**Record extracts:**
--- START ---
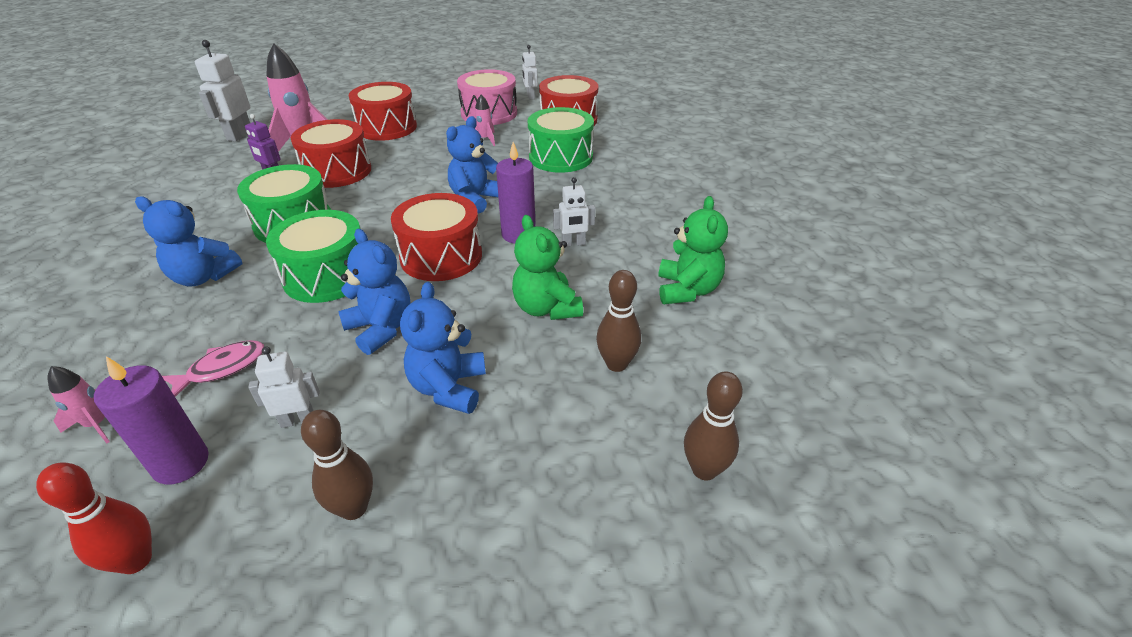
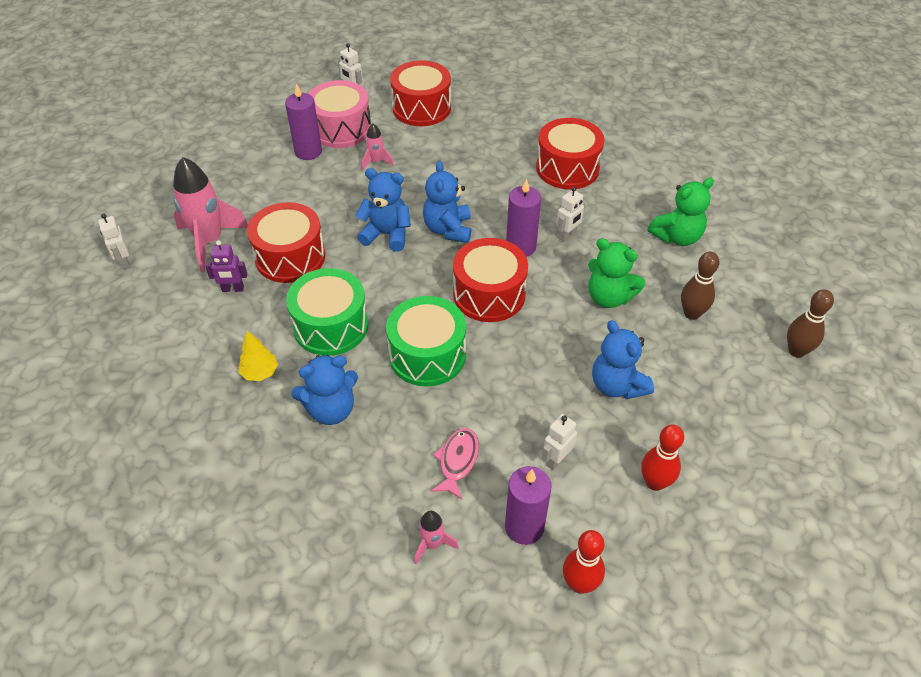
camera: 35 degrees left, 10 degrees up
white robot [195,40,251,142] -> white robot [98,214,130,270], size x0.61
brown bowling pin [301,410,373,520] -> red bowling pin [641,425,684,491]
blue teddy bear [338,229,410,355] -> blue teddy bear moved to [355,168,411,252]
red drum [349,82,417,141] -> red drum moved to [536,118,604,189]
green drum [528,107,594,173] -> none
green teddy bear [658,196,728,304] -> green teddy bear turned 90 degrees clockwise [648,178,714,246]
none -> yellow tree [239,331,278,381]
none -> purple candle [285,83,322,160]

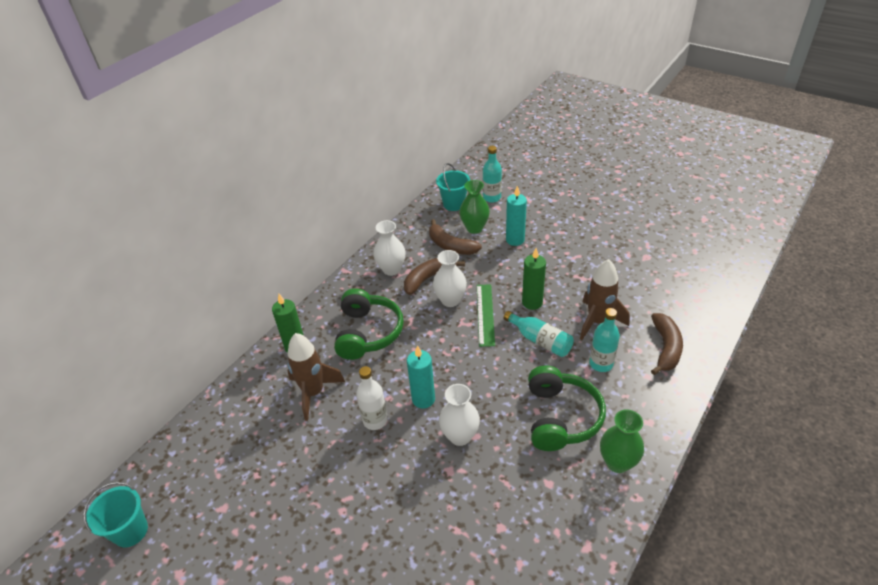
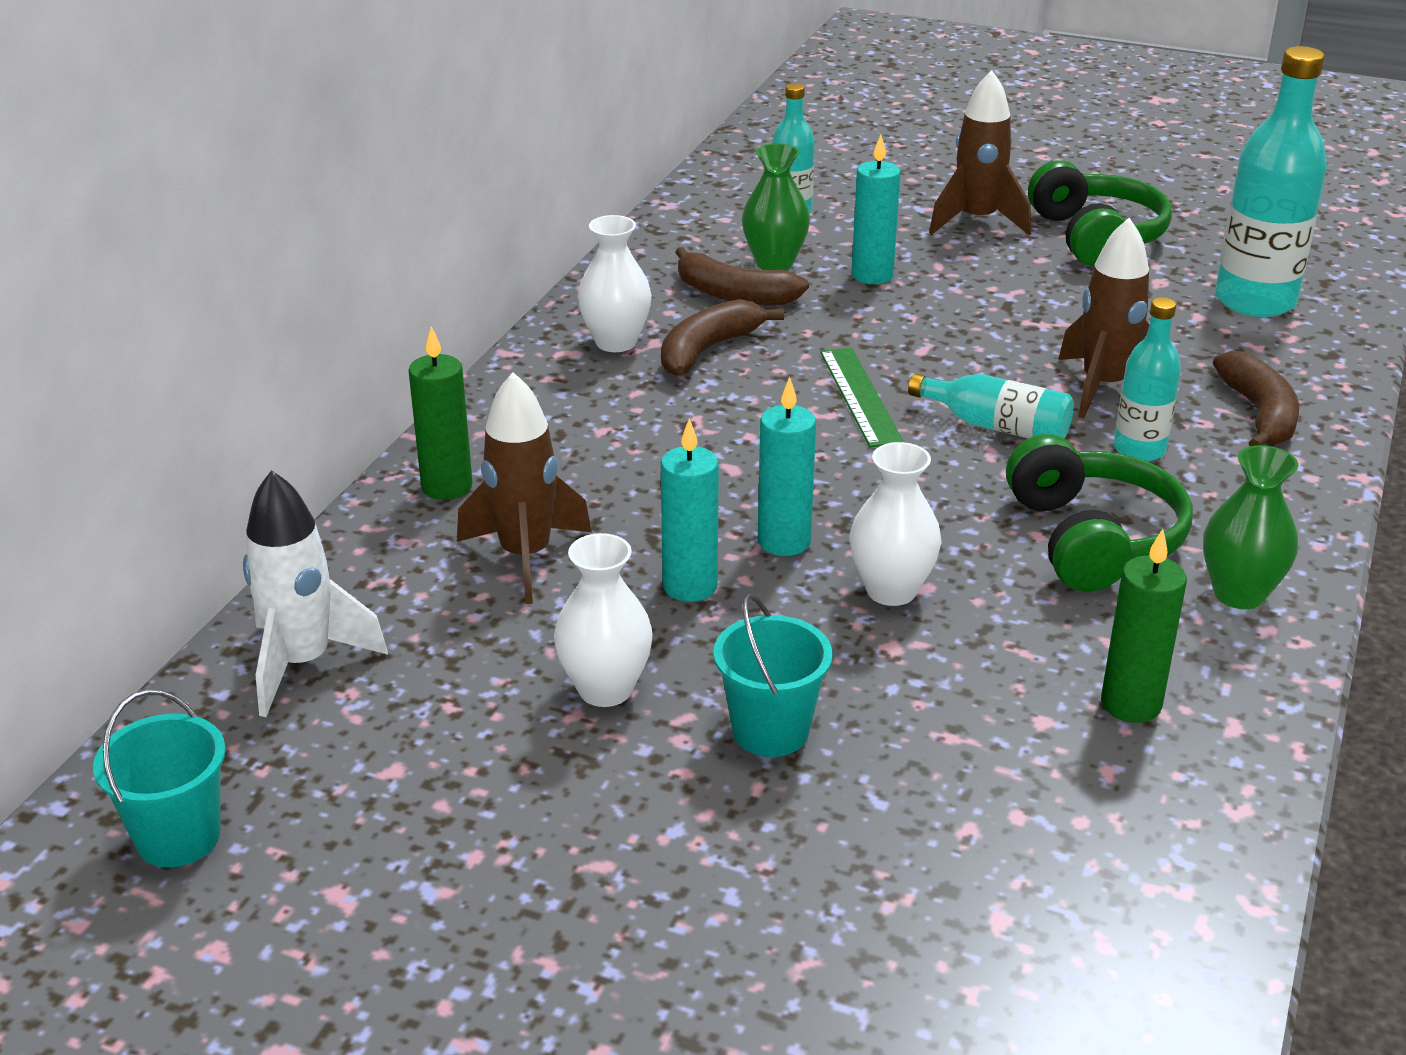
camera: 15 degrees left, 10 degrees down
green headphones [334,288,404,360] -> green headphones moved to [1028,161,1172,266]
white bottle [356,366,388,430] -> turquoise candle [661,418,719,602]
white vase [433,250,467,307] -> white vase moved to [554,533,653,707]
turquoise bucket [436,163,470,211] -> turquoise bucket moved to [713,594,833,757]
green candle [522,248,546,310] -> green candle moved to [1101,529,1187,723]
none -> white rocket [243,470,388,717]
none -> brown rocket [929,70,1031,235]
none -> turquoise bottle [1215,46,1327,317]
--- END ---
--- START ---
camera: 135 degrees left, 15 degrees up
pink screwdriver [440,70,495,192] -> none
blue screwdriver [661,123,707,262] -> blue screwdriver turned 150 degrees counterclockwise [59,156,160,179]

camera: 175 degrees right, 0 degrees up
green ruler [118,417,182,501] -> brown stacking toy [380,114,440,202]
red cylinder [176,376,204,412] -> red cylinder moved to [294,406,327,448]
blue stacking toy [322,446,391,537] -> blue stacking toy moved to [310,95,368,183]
--- END ---
--- START ---
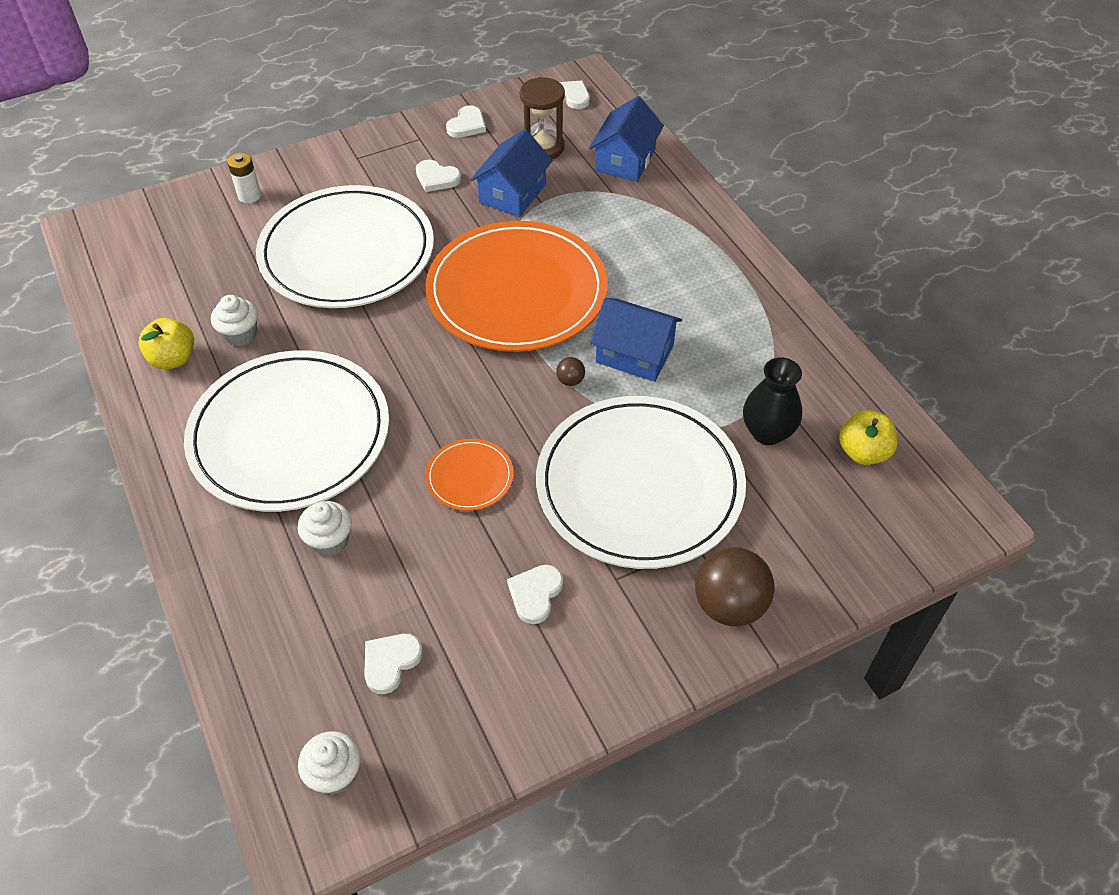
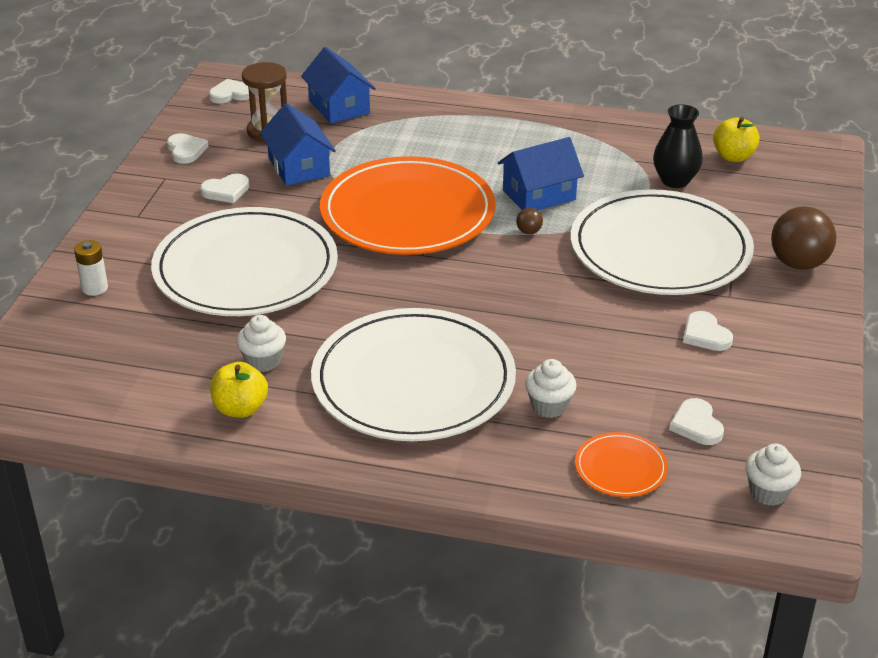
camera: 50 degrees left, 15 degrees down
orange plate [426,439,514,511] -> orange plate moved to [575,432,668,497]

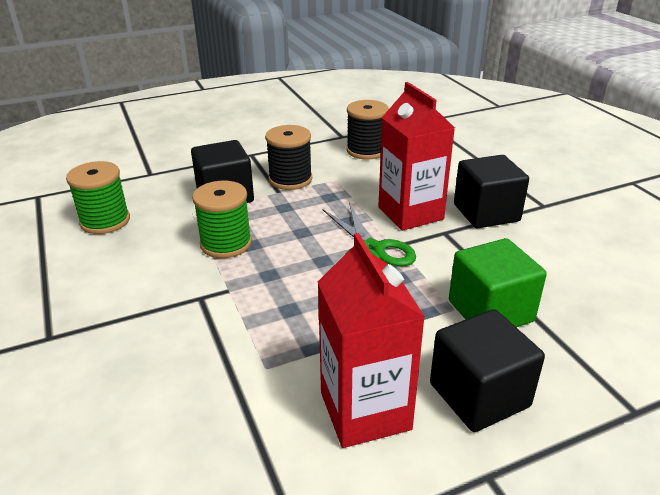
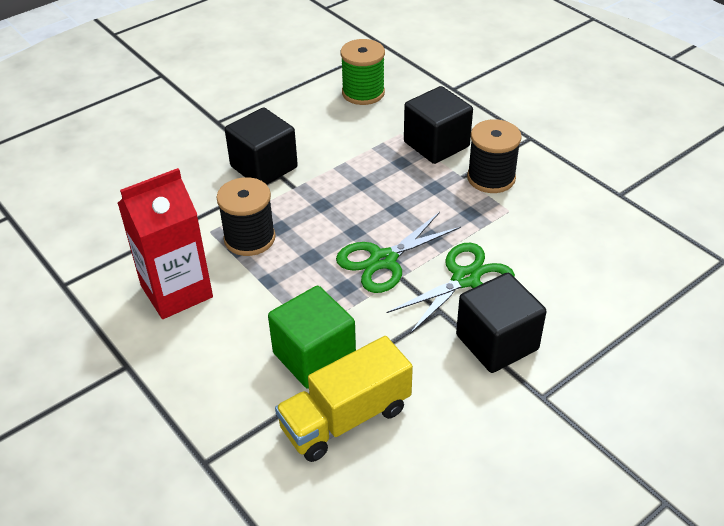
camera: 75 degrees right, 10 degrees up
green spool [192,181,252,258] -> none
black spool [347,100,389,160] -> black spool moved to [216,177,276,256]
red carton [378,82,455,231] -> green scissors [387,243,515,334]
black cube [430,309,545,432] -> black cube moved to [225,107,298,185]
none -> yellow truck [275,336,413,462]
--- END ---
**What you need to do:** Although pictures appear among the entries, please set down only the lines from the one with "camera: 35 degrees left, 10 degrees up" up to and including the one with "none -> turquoise bottle [1215,46,1327,317]", word for word.

**Task response:**
camera: 35 degrees left, 10 degrees up
white robot [195,40,251,142] -> white robot [98,214,130,270], size x0.61
brown bowling pin [301,410,373,520] -> red bowling pin [641,425,684,491]
blue teddy bear [338,229,410,355] -> blue teddy bear moved to [355,168,411,252]
red drum [349,82,417,141] -> red drum moved to [536,118,604,189]
green drum [528,107,594,173] -> none
green teddy bear [658,196,728,304] -> green teddy bear turned 90 degrees clockwise [648,178,714,246]
none -> yellow tree [239,331,278,381]
none -> purple candle [285,83,322,160]

camera: 15 degrees left, 10 degrees down
green headphones [334,288,404,360] -> green headphones moved to [1028,161,1172,266]
white bottle [356,366,388,430] -> turquoise candle [661,418,719,602]
white vase [433,250,467,307] -> white vase moved to [554,533,653,707]
turquoise bucket [436,163,470,211] -> turquoise bucket moved to [713,594,833,757]
green candle [522,248,546,310] -> green candle moved to [1101,529,1187,723]
none -> white rocket [243,470,388,717]
none -> brown rocket [929,70,1031,235]
none -> turquoise bottle [1215,46,1327,317]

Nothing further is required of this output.